» **TASK STATEMENT**:
Without including any images, output the listing below exactly.

» **INFORMATION PROVIDED**:
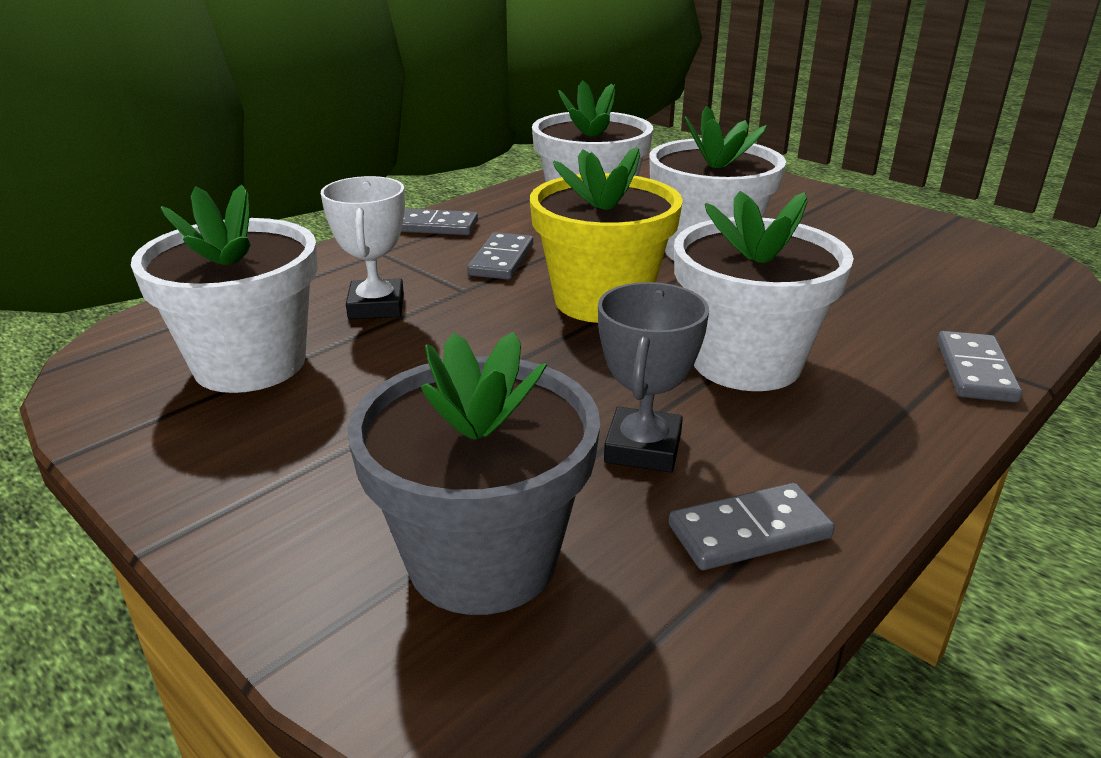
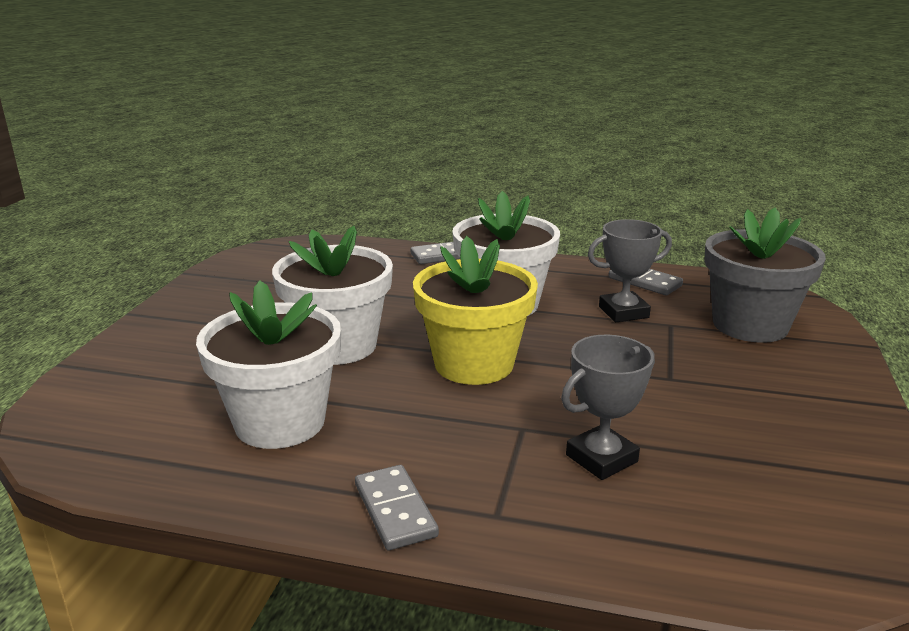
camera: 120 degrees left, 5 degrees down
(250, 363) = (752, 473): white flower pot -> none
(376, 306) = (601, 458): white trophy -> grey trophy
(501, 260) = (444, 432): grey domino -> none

» **REPLY TO THE EXERCISE**:
camera: 120 degrees left, 5 degrees down
(250, 363) = (752, 473): white flower pot -> none
(376, 306) = (601, 458): white trophy -> grey trophy
(501, 260) = (444, 432): grey domino -> none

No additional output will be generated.